*PROBLEM*. Copy every line from the records below that holds the word "green".

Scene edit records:
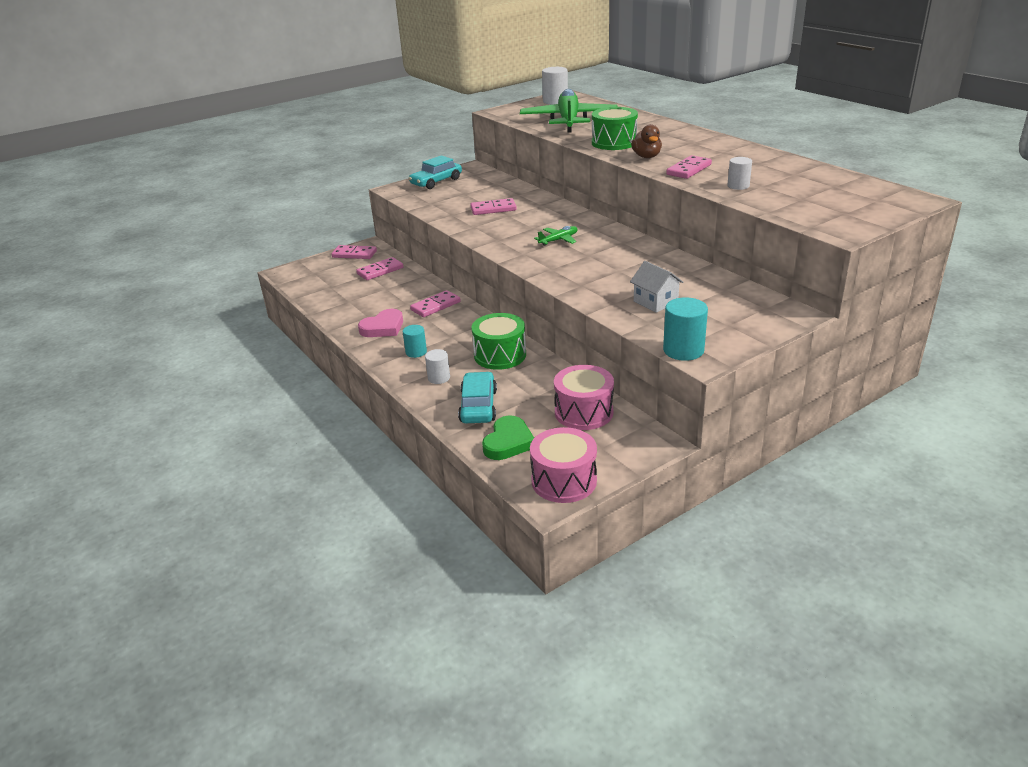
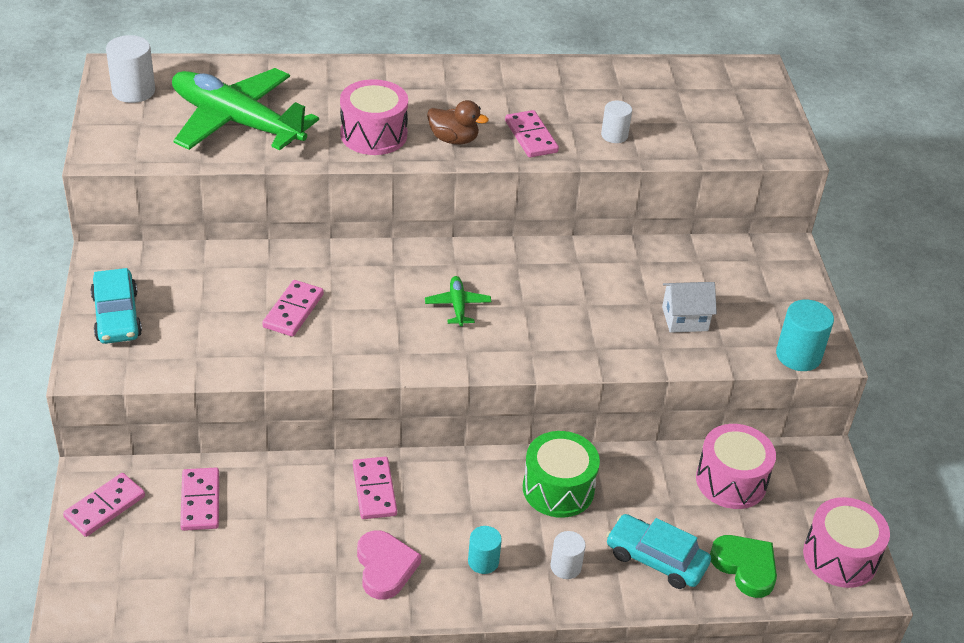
camera: 65 degrees left, 10 degrees up
green drum [592,107,638,150] -> pink drum [340,79,408,155]

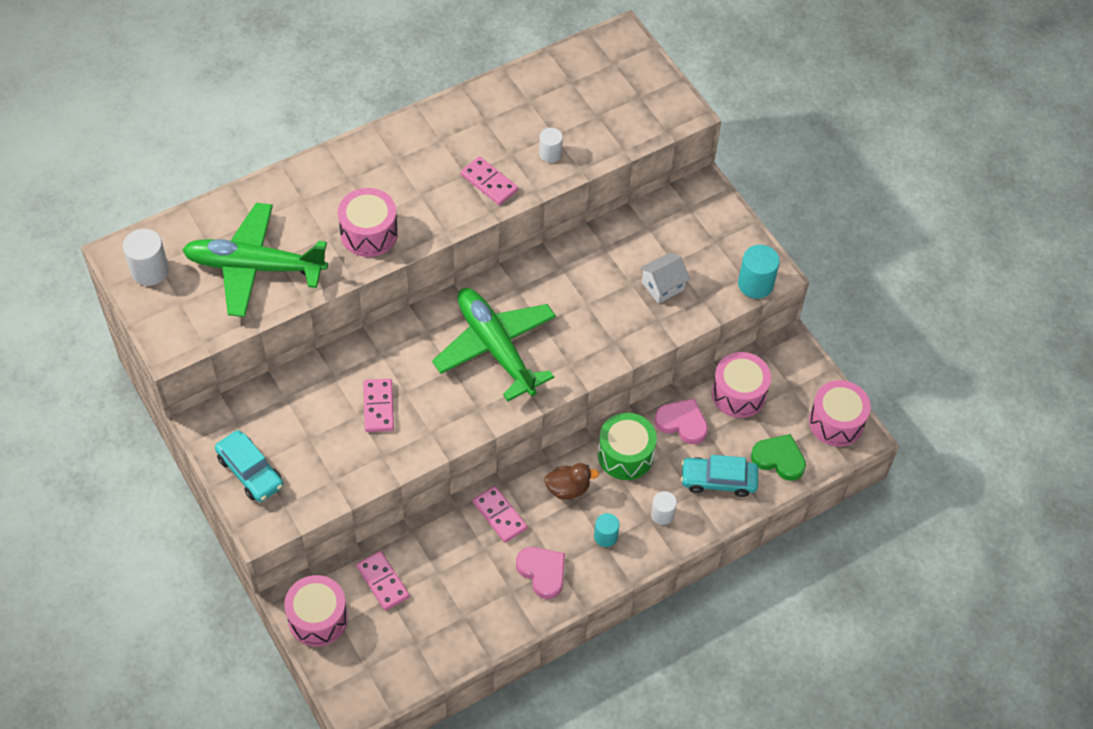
camera: 25 degrees left, 15 degrees up
pink domino [63,473,145,537] -> pink drum [284,575,348,647]
green plane [425,276,492,326] -> green plane [432,288,556,401], size x2.45
brown duck [427,100,489,144] -> brown duck moved to [544,463,599,500]
none -> pink heart [654,399,708,445]

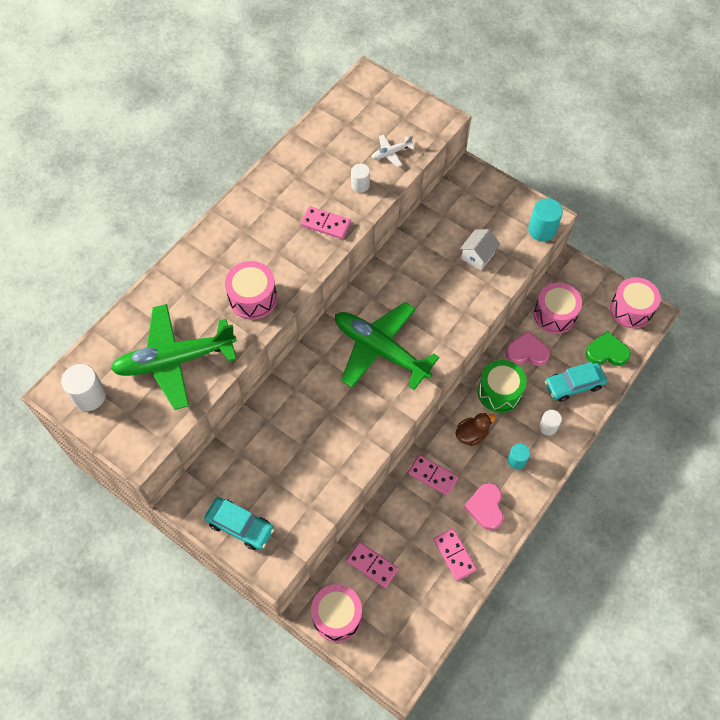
camera: 20 degrees left, 5 degrees up
pink domino [363,379,394,432] -> pink domino moved to [433,528,477,581]
pink heart [516,547,565,599] -> pink heart turned 120 degrees counterclockwise [464,483,504,530]
none -> white plane [371,135,415,167]

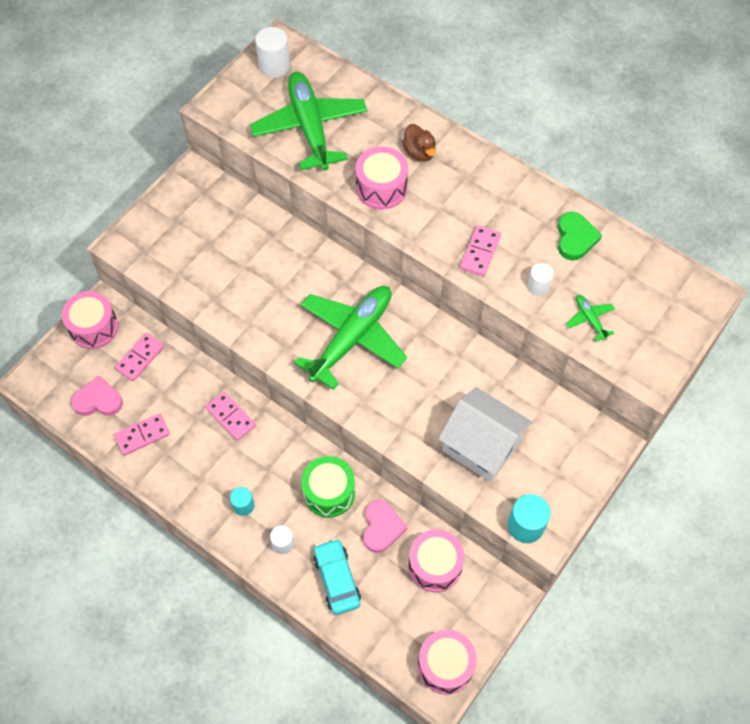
camera: 90 degrees right, 0 degrees up
turquoise car [204,497,275,550] -> none
white plane [371,135,415,167] -> green plane [566,295,615,342]
pink domino [408,455,458,496] -> pink domino turned 75 degrees counterclockwise [206,392,256,441]
brown duck [455,413,496,446] -> brown duck moved to [402,124,436,162]
white house [460,229,500,271] -> white house [438,387,532,482], size x1.86
pink heart [464,483,504,530] -> pink heart moved to [71,376,123,416]
green heart [586,331,631,366] -> green heart moved to [558,212,602,261]

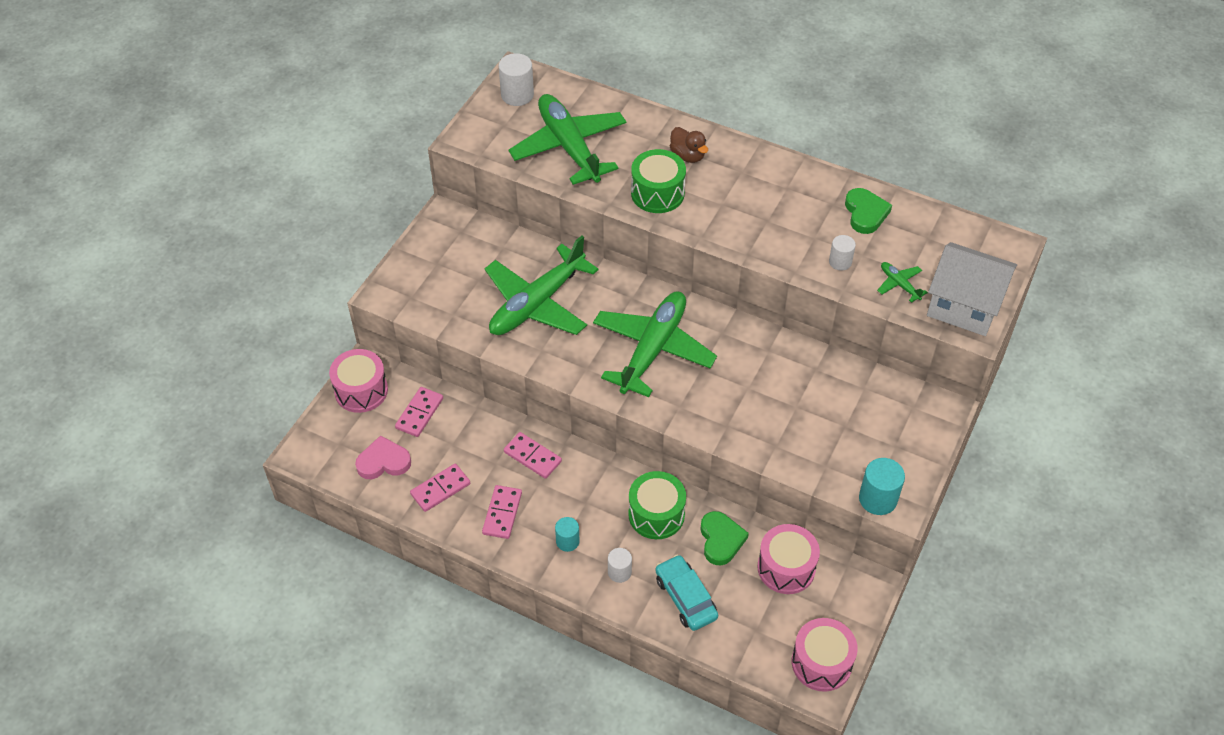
camera: 10 degrees left, 10 degrees down
pink drum [356,147,408,210] -> green drum [631,149,686,213]
pink heart [363,500,407,553] -> green heart [700,511,749,565]
white house [438,387,532,482] -> white house moved to [927,242,1017,336]
pink domino [460,225,501,276] -> pink domino moved to [482,485,522,539]
none -> green plane [485,235,599,335]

*ANSWER SECTION*.
green drum [592,107,638,150] -> pink drum [340,79,408,155]
green plane [425,276,492,326] -> green plane [432,288,556,401], size x2.45
white plane [371,135,415,167] -> green plane [566,295,615,342]
green heart [586,331,631,366] -> green heart moved to [558,212,602,261]
pink drum [356,147,408,210] -> green drum [631,149,686,213]
pink heart [363,500,407,553] -> green heart [700,511,749,565]
none -> green plane [485,235,599,335]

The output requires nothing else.